_EXERCISE GOAL_:
Exactly how many lines in the entries contain "scaled"? Give that number alone.
++++
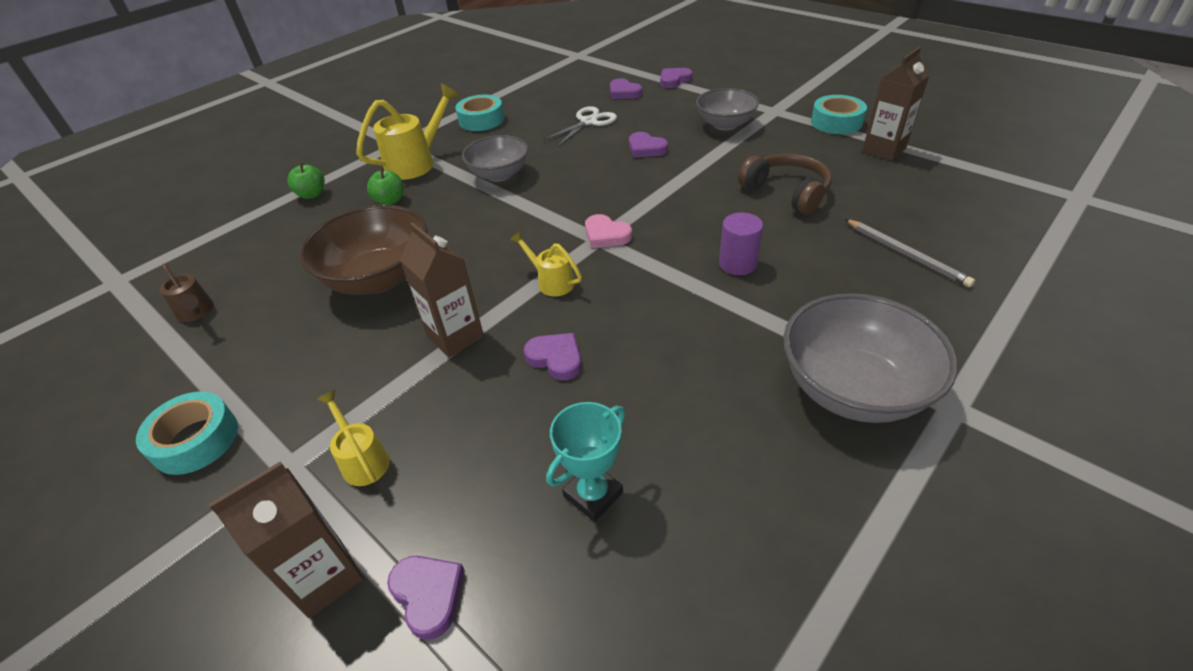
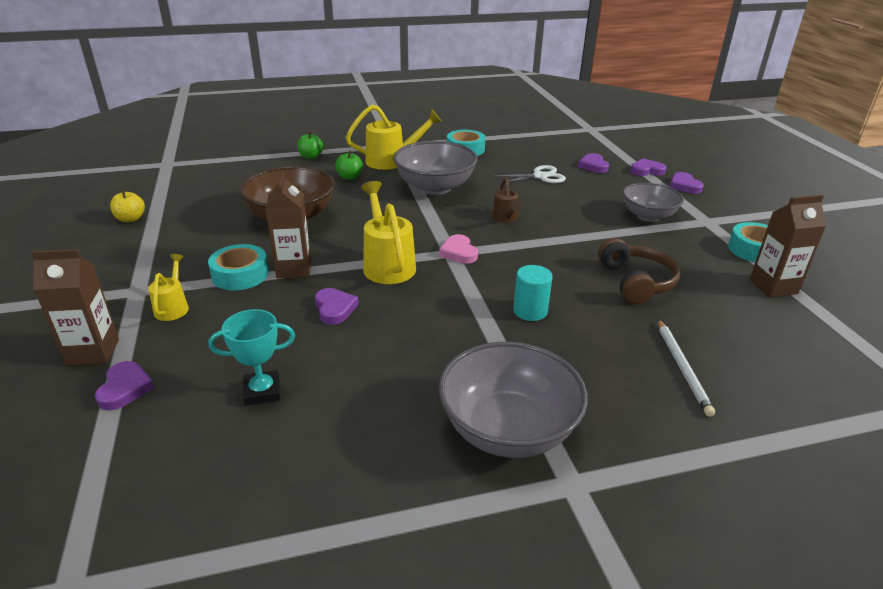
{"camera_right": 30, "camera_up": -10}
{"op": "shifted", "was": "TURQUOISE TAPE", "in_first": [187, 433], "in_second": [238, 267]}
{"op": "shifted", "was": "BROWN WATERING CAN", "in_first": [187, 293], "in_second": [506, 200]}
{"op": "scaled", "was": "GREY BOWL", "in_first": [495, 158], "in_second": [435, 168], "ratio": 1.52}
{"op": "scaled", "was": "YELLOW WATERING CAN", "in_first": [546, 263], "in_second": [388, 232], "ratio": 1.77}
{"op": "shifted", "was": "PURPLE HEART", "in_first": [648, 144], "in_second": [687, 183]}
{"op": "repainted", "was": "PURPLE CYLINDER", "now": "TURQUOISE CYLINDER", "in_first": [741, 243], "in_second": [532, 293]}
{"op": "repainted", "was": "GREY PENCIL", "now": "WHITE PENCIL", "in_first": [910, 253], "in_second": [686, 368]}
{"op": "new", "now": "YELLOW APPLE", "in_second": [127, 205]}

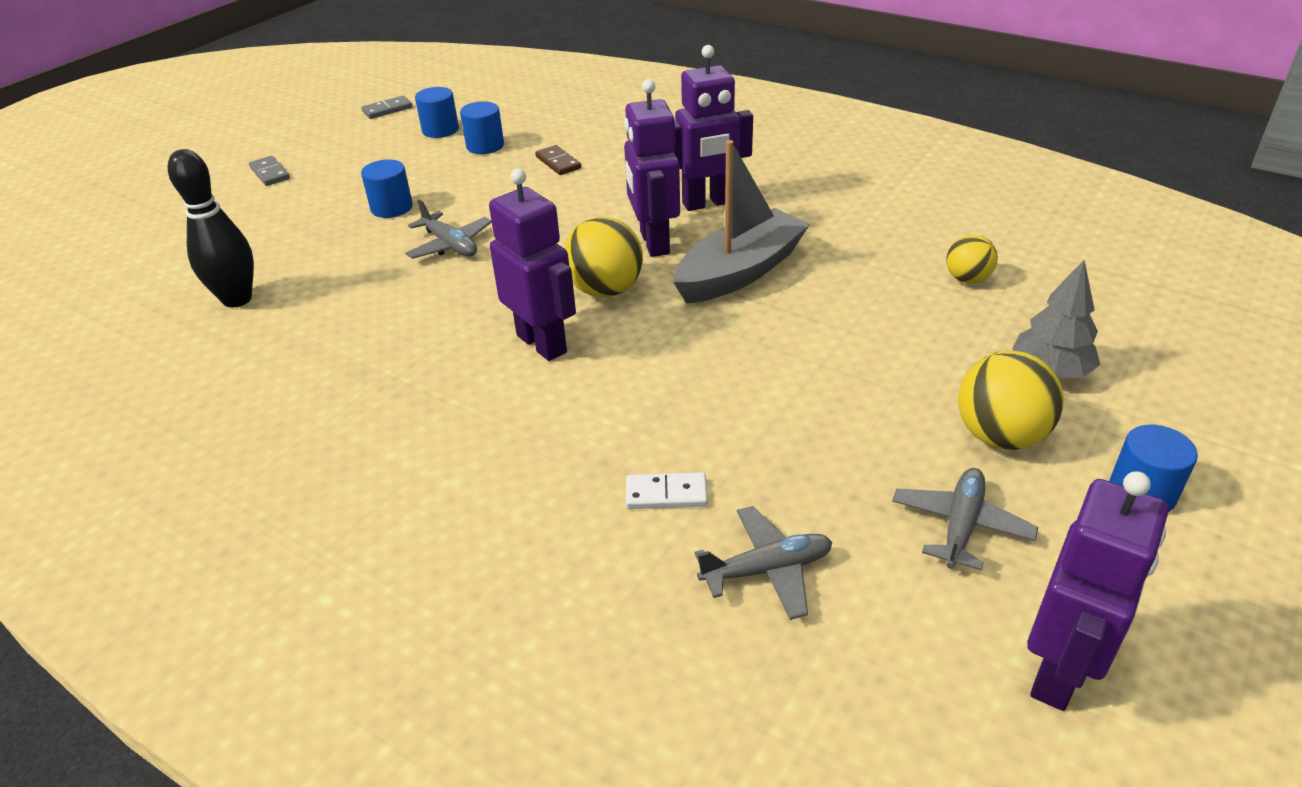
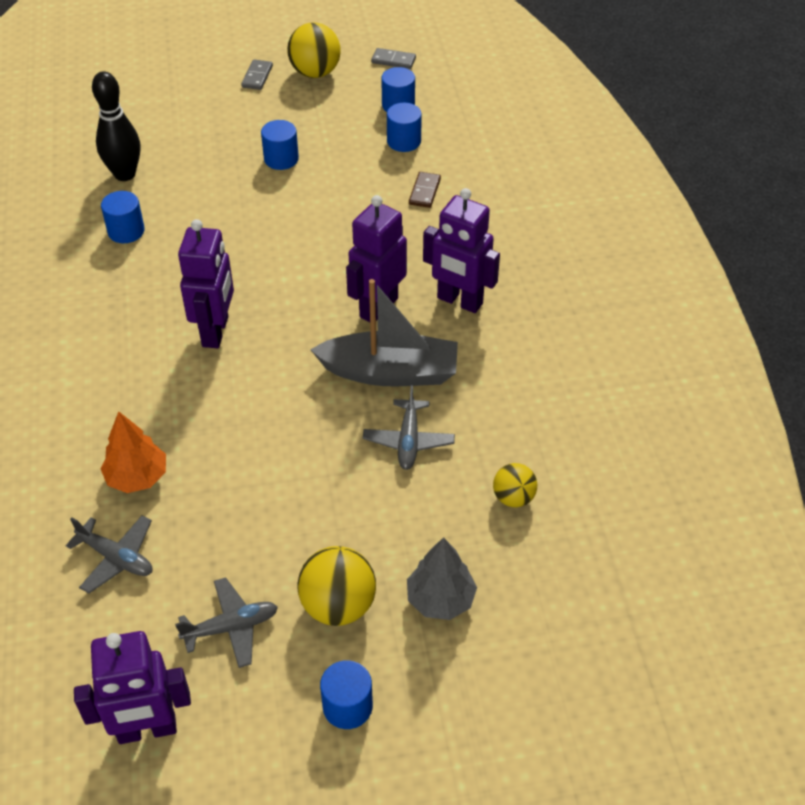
{"camera_right": 45, "camera_up": 10}
{"op": "shifted", "was": "GREY PLANE", "in_first": [448, 229], "in_second": [409, 427]}
{"op": "shifted", "was": "YELLOW BALL", "in_first": [603, 257], "in_second": [314, 50]}
{"op": "swapped", "was": "WHITE DOMINO", "now": "ORANGE TREE", "in_first": [667, 490], "in_second": [133, 452]}
{"op": "new", "now": "BLUE CYLINDER", "in_second": [123, 217]}

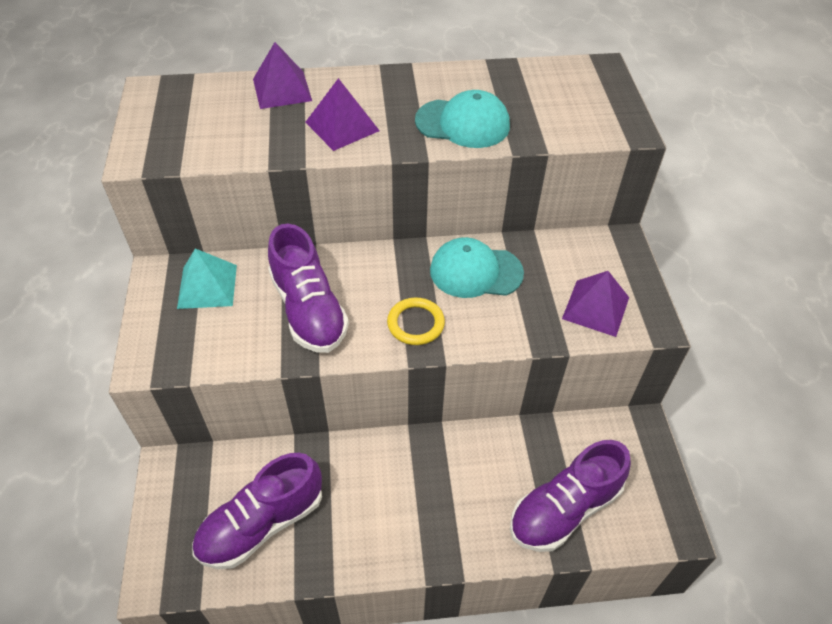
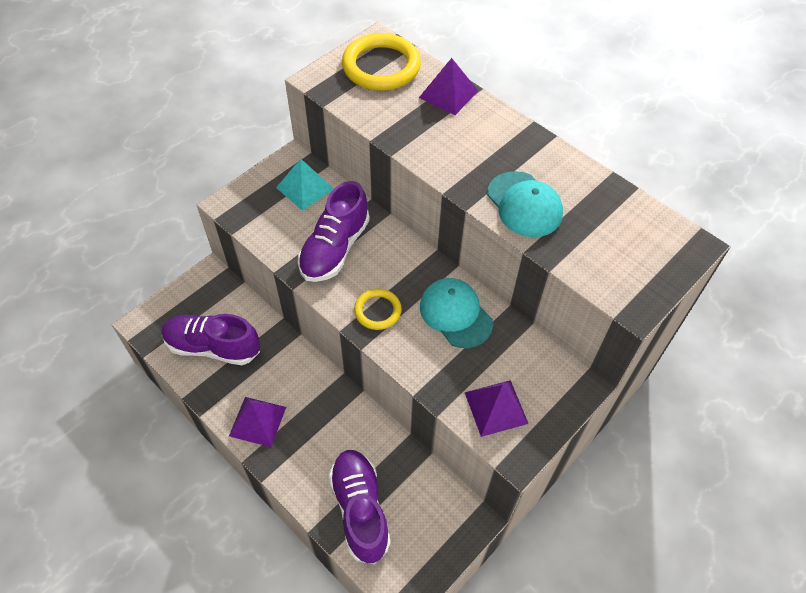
{"camera_right": 50, "camera_up": 5}
{"op": "shifted", "was": "PURPLE PYRAMID", "in_first": [342, 114], "in_second": [257, 422]}
{"op": "rotated", "was": "PURPLE SHOE", "in_first": [570, 496], "in_second": [360, 507], "clockwise": 60}
{"op": "new", "now": "YELLOW RING", "in_second": [381, 62]}

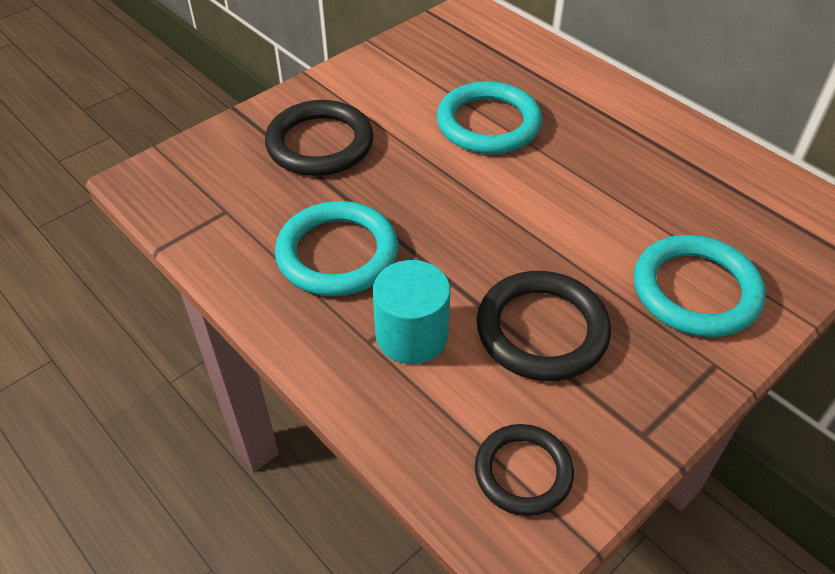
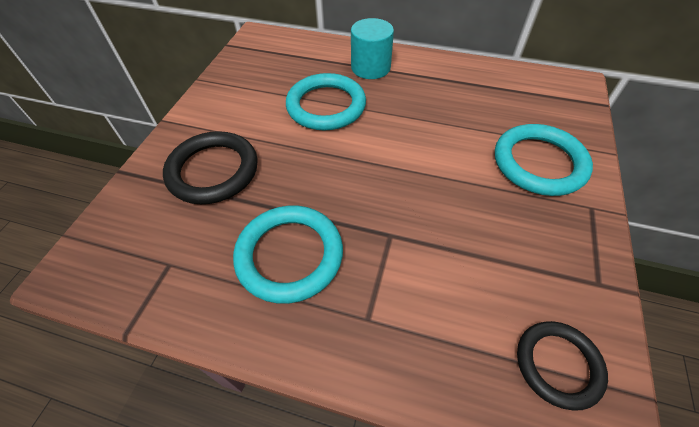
{"camera_right": -30, "camera_up": 5}
{"op": "shifted", "was": "TURQUOISE CYLINDER", "in_first": [411, 312], "in_second": [372, 48]}
{"op": "gone", "was": "BLACK RING", "in_first": [544, 326]}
++++
_SOLUTION BELOW_:
2